►

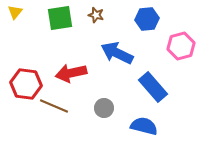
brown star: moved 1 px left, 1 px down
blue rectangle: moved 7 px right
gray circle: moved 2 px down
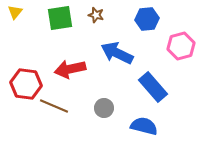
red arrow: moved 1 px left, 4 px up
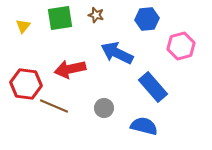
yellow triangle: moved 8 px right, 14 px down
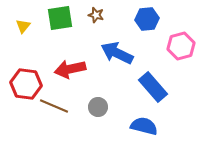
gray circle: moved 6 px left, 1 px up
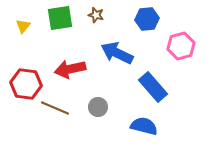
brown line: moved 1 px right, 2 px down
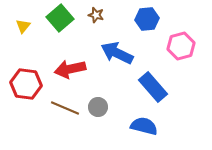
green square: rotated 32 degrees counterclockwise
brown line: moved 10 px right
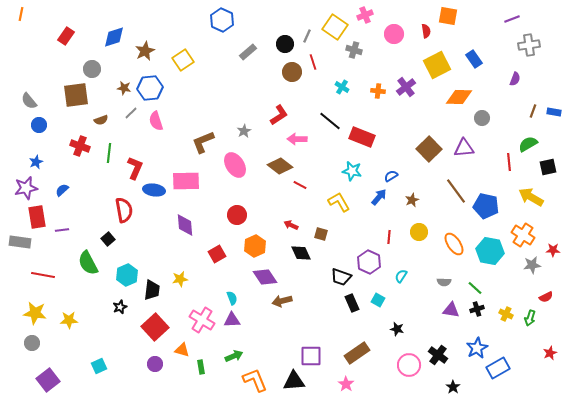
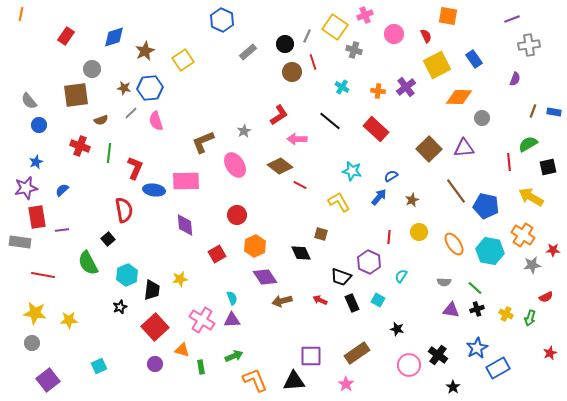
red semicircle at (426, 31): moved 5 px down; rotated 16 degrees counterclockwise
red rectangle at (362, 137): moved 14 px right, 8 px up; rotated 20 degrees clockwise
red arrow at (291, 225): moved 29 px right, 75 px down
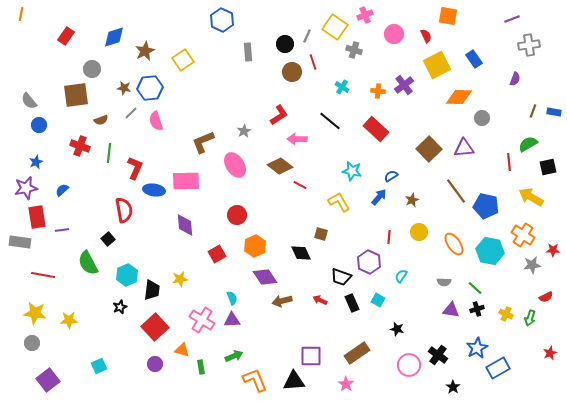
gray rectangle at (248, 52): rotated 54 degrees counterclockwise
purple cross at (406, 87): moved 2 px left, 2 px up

◄

Could you write out the material word for word, from its first line through the line containing "brown line: moved 1 px right, 2 px down", leaving out the pictures?

## Solution
brown star: moved 1 px left, 1 px down
blue rectangle: moved 7 px right
gray circle: moved 2 px down
red arrow: moved 1 px left, 4 px up
yellow triangle: moved 8 px right, 14 px down
gray circle: moved 6 px left, 1 px up
brown line: moved 1 px right, 2 px down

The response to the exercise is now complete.